## PROVIDED DATA
--- START ---

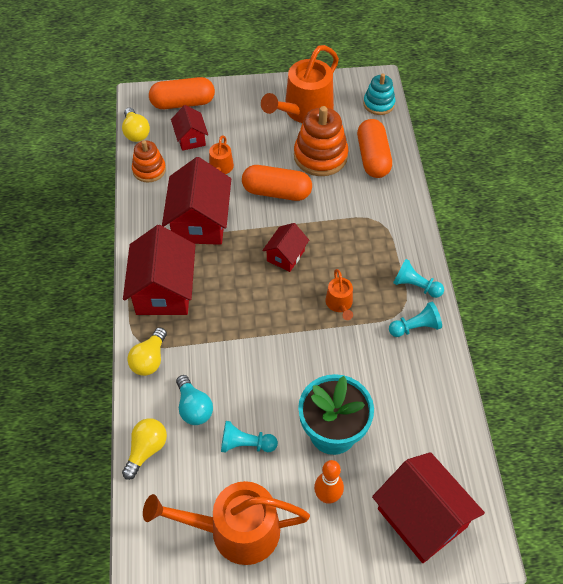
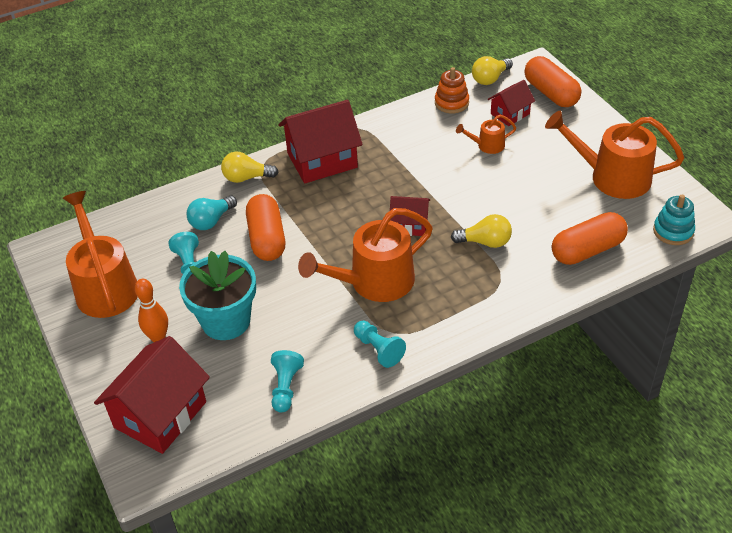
camera: 70 degrees right, 10 degrees down
(146, 450) = (159, 207): yellow light bulb -> yellow light bulb (485, 242)
(200, 222) = (412, 155): red house -> none
(277, 192) = (485, 193): orange capsule -> orange capsule (267, 239)
(320, 156) = (557, 209): orange stacking toy -> none
(339, 304) = (374, 282): orange watering can -> orange watering can, size x2.10
(415, 286) = (432, 335): turquoise pawn -> turquoise pawn (286, 387)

--- END ---

Search the records for the word "orange" and return every line that holds it.

## THE ANSWER
(277, 192) = (485, 193): orange capsule -> orange capsule (267, 239)
(320, 156) = (557, 209): orange stacking toy -> none
(339, 304) = (374, 282): orange watering can -> orange watering can, size x2.10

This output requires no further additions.